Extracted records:
· · · · ·
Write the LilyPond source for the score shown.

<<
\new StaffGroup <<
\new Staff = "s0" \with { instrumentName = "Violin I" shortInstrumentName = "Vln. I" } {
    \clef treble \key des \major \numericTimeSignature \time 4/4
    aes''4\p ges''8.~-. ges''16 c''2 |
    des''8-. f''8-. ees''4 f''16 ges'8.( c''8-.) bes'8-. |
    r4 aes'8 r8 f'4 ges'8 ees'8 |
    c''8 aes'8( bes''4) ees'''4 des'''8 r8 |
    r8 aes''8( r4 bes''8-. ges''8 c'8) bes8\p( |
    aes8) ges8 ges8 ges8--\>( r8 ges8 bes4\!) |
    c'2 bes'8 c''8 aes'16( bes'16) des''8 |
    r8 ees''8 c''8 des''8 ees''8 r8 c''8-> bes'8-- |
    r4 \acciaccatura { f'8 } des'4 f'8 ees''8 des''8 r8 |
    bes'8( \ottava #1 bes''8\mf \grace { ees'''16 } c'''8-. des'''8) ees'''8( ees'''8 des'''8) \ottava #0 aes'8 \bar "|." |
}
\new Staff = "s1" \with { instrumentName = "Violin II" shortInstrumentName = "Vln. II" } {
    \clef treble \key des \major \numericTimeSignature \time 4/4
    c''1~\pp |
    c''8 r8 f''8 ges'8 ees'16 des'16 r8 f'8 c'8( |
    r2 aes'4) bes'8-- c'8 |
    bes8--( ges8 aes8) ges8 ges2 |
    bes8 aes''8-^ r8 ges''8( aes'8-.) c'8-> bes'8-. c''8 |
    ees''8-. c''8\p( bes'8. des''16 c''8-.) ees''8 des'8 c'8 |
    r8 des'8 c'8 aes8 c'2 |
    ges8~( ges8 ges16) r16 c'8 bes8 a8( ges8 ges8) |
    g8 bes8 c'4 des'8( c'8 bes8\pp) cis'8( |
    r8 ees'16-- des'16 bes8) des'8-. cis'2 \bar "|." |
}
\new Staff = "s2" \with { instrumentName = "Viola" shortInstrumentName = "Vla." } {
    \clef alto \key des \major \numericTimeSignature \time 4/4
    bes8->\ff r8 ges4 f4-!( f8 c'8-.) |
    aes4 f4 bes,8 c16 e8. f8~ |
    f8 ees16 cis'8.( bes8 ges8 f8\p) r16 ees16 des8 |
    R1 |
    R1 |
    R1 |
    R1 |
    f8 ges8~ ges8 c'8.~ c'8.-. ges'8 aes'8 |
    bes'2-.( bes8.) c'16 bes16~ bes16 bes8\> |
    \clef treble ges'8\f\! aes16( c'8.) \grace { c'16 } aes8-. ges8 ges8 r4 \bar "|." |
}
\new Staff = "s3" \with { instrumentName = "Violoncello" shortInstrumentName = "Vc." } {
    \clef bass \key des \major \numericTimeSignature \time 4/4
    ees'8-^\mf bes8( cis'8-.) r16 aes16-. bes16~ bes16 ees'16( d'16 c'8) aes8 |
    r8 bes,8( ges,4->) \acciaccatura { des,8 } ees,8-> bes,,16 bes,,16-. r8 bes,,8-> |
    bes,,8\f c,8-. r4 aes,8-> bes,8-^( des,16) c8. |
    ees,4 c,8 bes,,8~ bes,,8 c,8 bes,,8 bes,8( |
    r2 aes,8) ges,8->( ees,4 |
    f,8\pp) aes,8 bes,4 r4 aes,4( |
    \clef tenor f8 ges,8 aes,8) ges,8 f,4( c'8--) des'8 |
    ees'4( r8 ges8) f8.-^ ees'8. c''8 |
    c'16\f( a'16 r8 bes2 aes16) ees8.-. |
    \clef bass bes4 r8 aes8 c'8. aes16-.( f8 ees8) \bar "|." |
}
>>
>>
· · · · ·
- **Work instructions**:
Return every line of the data above that contains the string "with".

- **Problem solution**:
\new Staff = "s0" \with { instrumentName = "Violin I" shortInstrumentName = "Vln. I" } {
\new Staff = "s1" \with { instrumentName = "Violin II" shortInstrumentName = "Vln. II" } {
\new Staff = "s2" \with { instrumentName = "Viola" shortInstrumentName = "Vla." } {
\new Staff = "s3" \with { instrumentName = "Violoncello" shortInstrumentName = "Vc." } {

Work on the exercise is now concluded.